***** Listed entries

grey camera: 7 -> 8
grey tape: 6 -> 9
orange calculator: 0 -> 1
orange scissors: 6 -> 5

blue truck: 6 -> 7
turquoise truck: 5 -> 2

**********
***** Listed entries

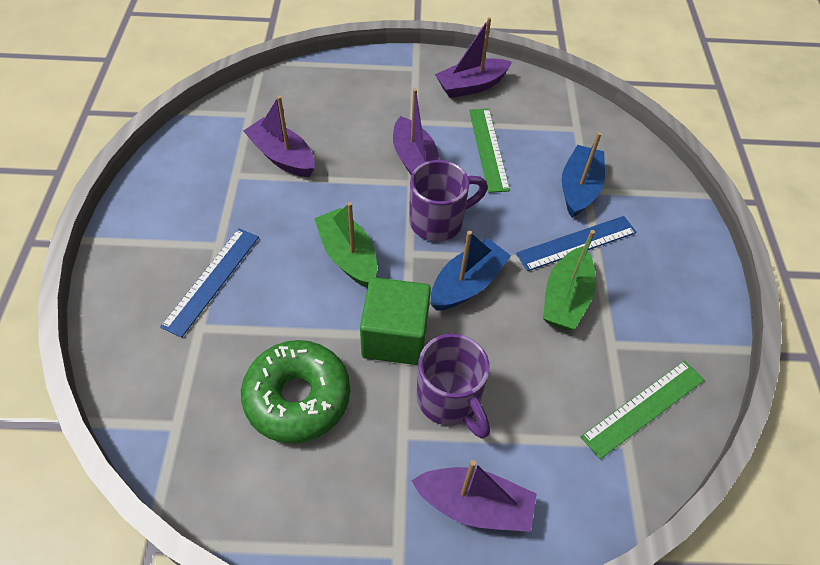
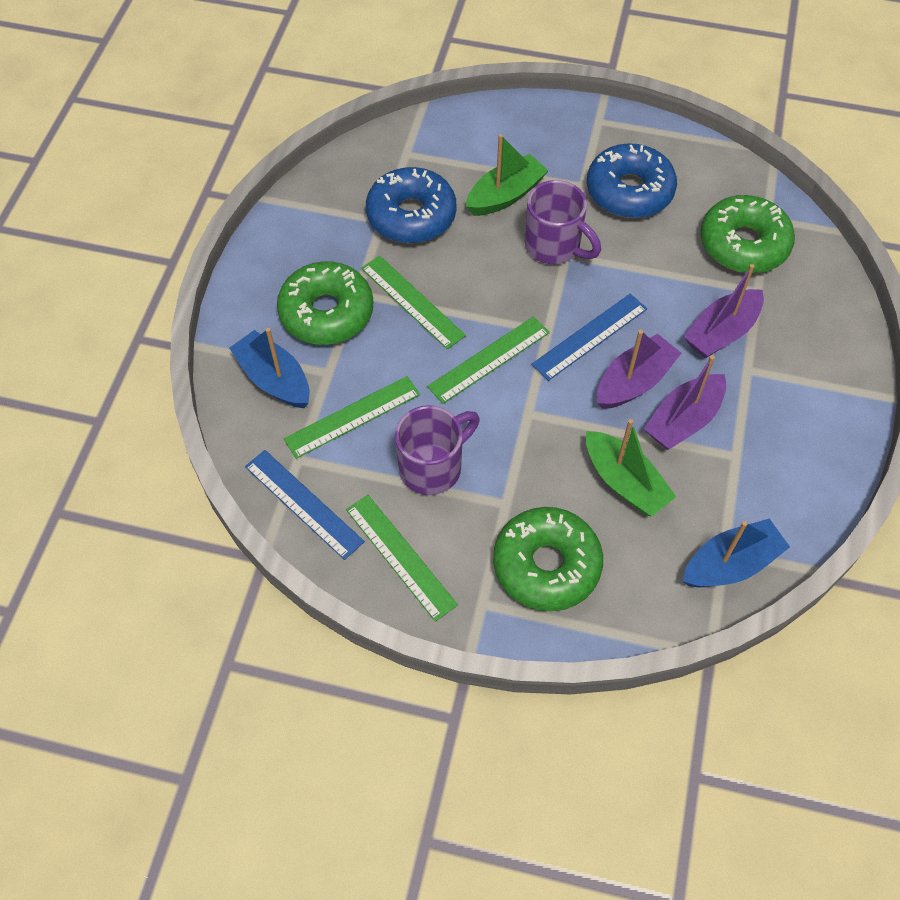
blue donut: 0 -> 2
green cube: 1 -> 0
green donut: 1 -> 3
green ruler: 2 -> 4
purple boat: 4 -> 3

**********

> **What the task requires**: Retype exactly, and only, the lines above from the one where "grey camera: 7 -> 8" occurs up to and including the one where "turquoise truck: 5 -> 2" occurs.

> **Answer to this problem**:
grey camera: 7 -> 8
grey tape: 6 -> 9
orange calculator: 0 -> 1
orange scissors: 6 -> 5

blue truck: 6 -> 7
turquoise truck: 5 -> 2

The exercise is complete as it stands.